Data records:

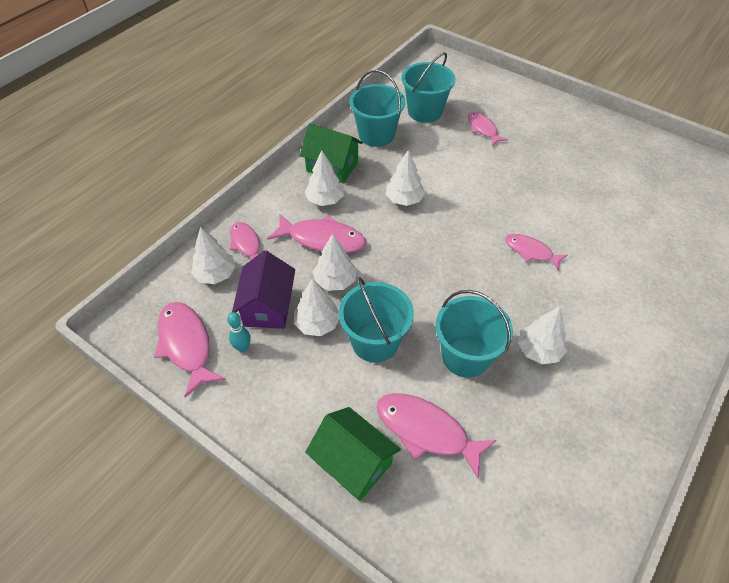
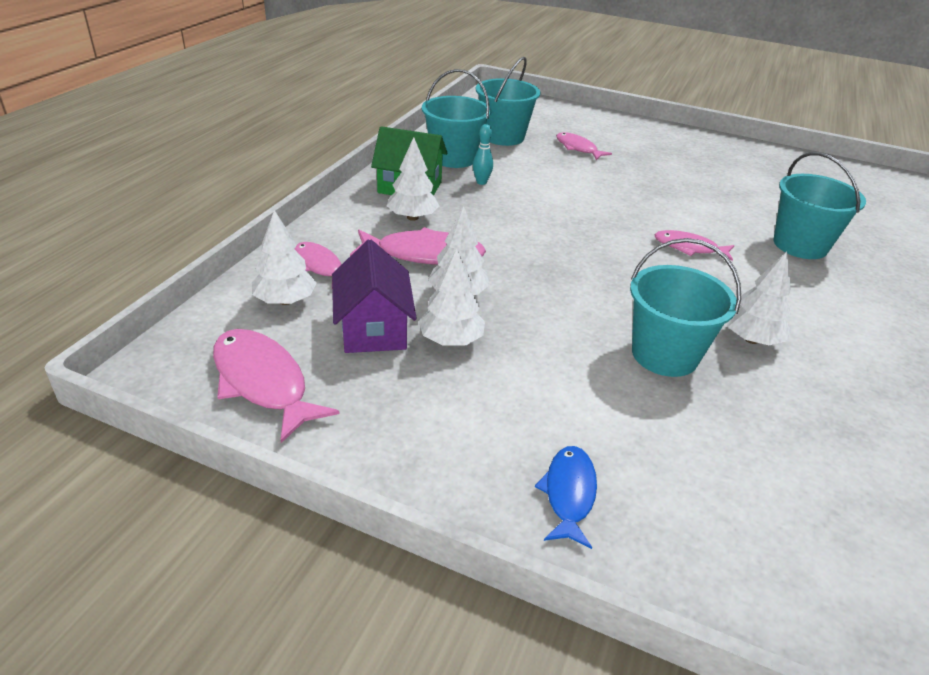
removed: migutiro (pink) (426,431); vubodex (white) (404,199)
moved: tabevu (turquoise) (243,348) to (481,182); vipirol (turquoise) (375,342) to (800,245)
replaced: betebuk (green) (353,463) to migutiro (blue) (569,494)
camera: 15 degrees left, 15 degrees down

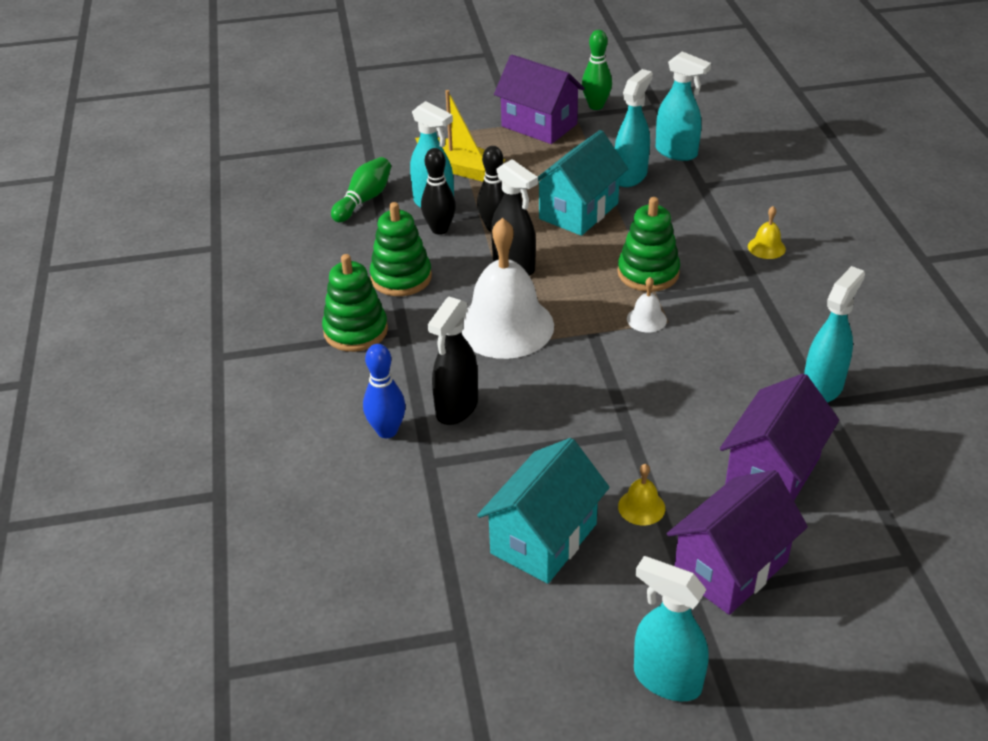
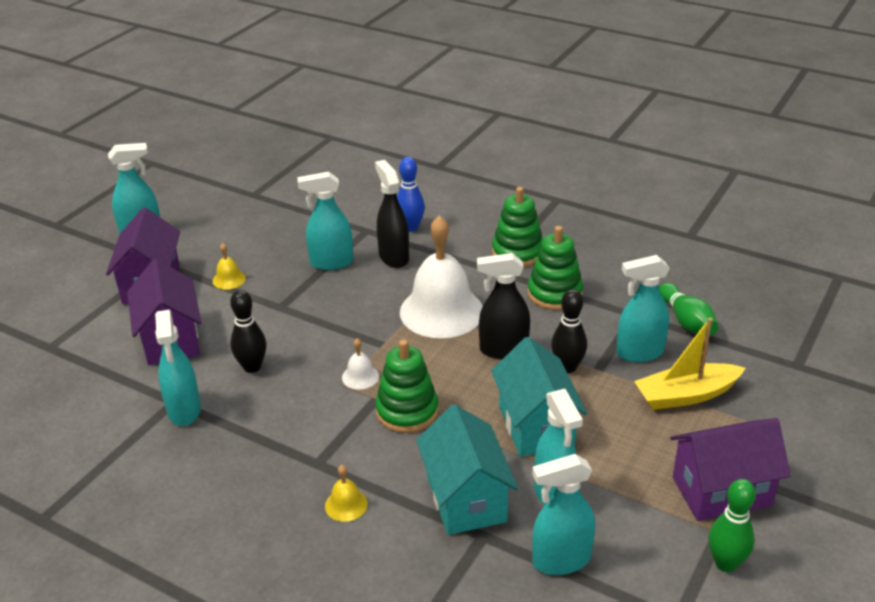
added: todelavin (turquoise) (331,263)
moved: tabevu (black) (439,229) to (252,367); betebuk (turquoise) (544,538) to (466,499)
camera: 130 degrees right, 5 degrees down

• [The task]: Which of the lines above mention the word "migutiro"? Pull those lines out.

• [Completed task]:
removed: migutiro (pink) (426,431); vubodex (white) (404,199)
replaced: betebuk (green) (353,463) to migutiro (blue) (569,494)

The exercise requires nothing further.